YOUR OBJECTIVE:
Print, without alteration, the lines that extend from the one holding "(398, 337) = (102, 411): none -> brown cactus" to the final line of the listing below.
(DATA SHOWN begins)
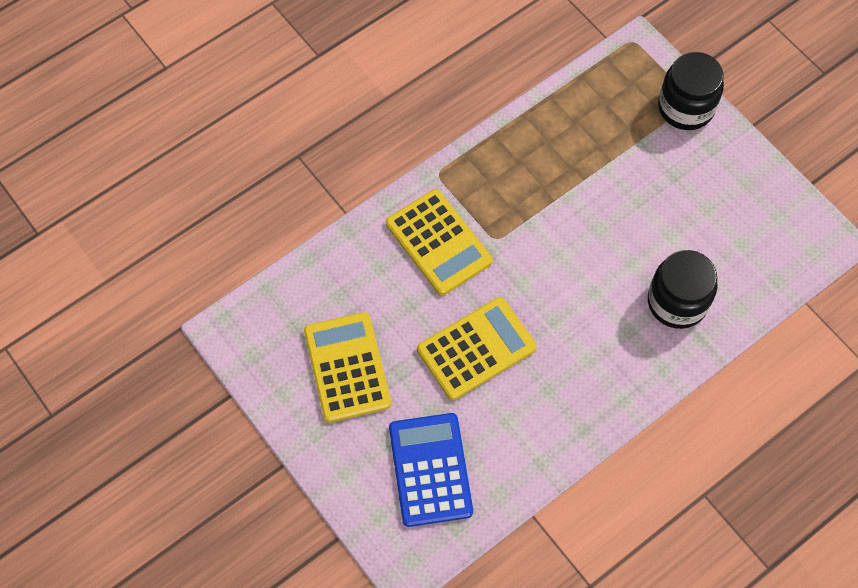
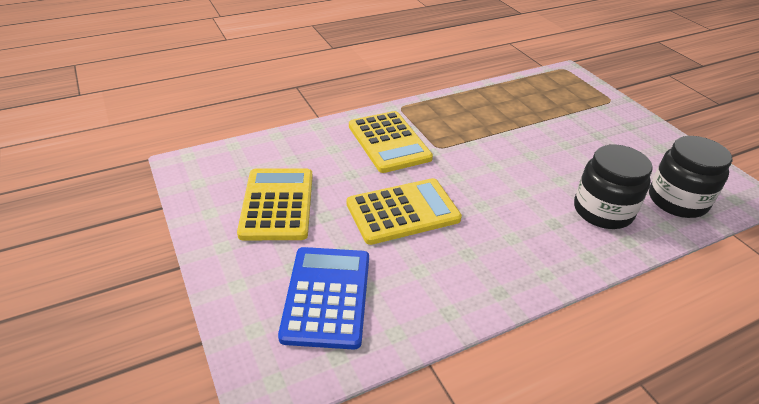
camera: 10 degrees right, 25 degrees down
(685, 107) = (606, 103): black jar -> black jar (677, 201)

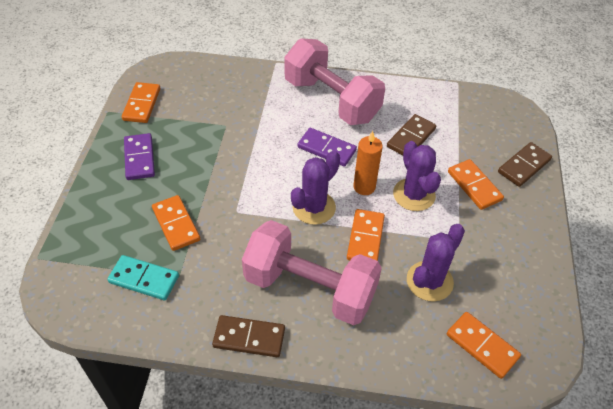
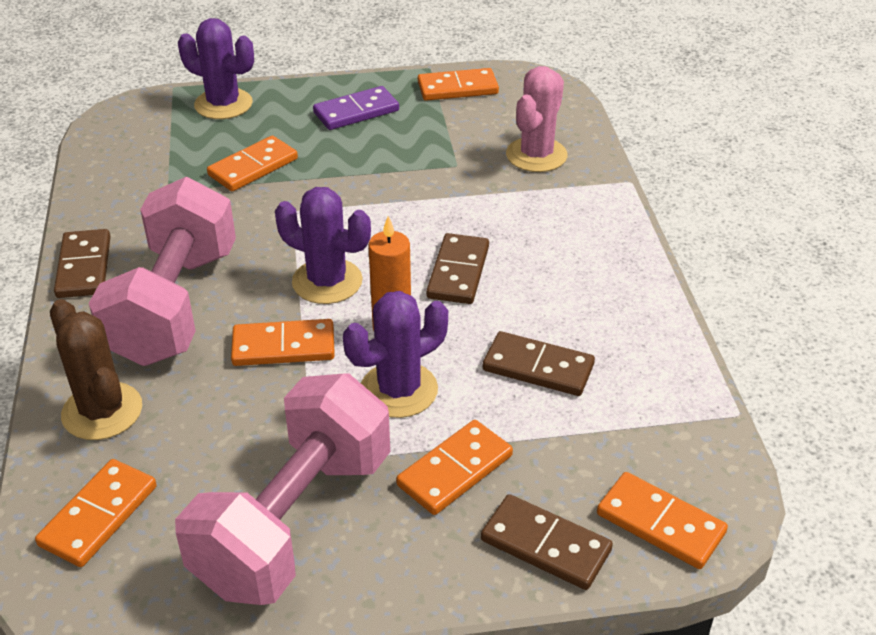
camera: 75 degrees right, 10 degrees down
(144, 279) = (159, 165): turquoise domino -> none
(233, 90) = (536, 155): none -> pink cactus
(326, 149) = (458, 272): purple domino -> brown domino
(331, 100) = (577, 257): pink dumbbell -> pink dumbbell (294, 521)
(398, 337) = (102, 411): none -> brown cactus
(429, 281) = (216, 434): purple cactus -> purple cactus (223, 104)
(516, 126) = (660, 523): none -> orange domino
(DATA SHOWN ends)
RESPONSE AREA:
(398, 337) = (102, 411): none -> brown cactus
(429, 281) = (216, 434): purple cactus -> purple cactus (223, 104)
(516, 126) = (660, 523): none -> orange domino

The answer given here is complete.